[Records supplied — start]

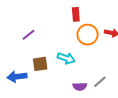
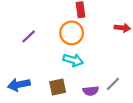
orange circle: (88, 35) -> (72, 33), moved
brown square: (40, 64) -> (58, 87), moved

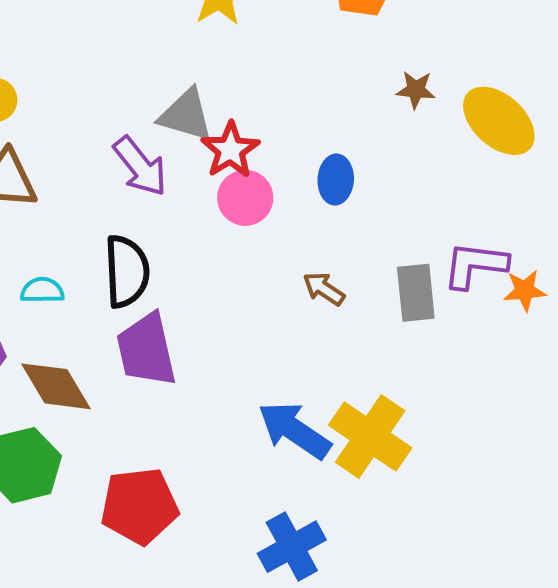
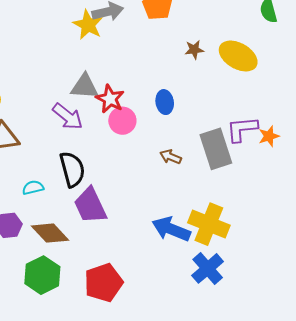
gray rectangle: (416, 293) -> (216, 149), size x1.4
blue cross: (292, 547) -> (208, 268), moved

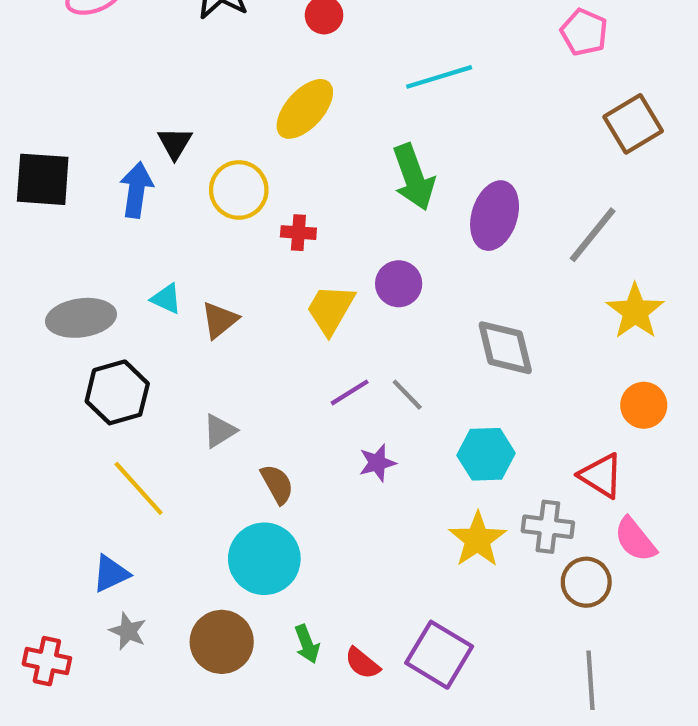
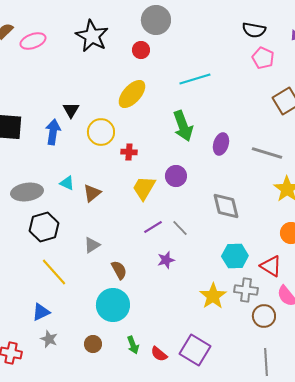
purple ellipse: (495, 216) -> (221, 144), size x0.7
gray line: (593, 235) -> (267, 153), turned 68
cyan hexagon: (486, 454) -> (235, 256), moved
brown circle: (222, 642) -> (93, 344), size x0.6

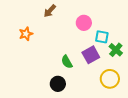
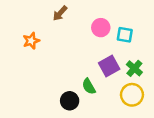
cyan square: (102, 37) -> (125, 35), moved
green cross: (116, 50) -> (134, 68), moved
green semicircle: (67, 62) -> (89, 86), moved

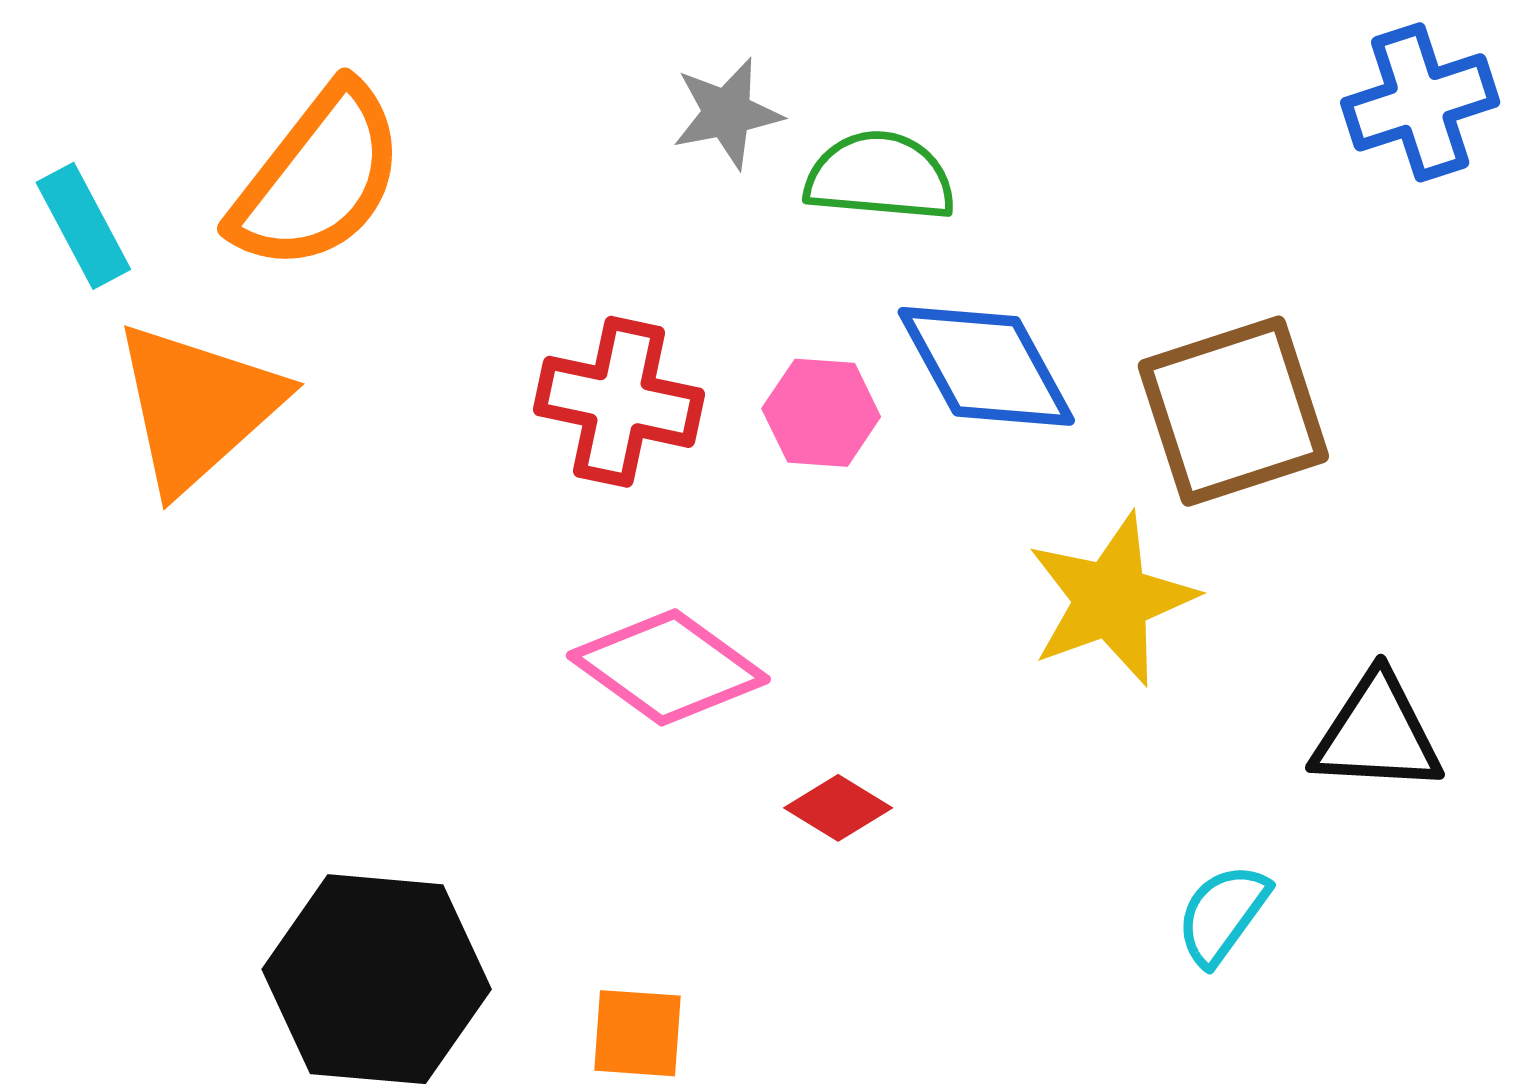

[Records supplied — finish]

§ **Work instruction**
All lines with the word "brown" need to be copied from the data above.

§ **Solution below**
brown square: (40, 64) -> (58, 87), moved
brown circle: (222, 642) -> (93, 344), size x0.6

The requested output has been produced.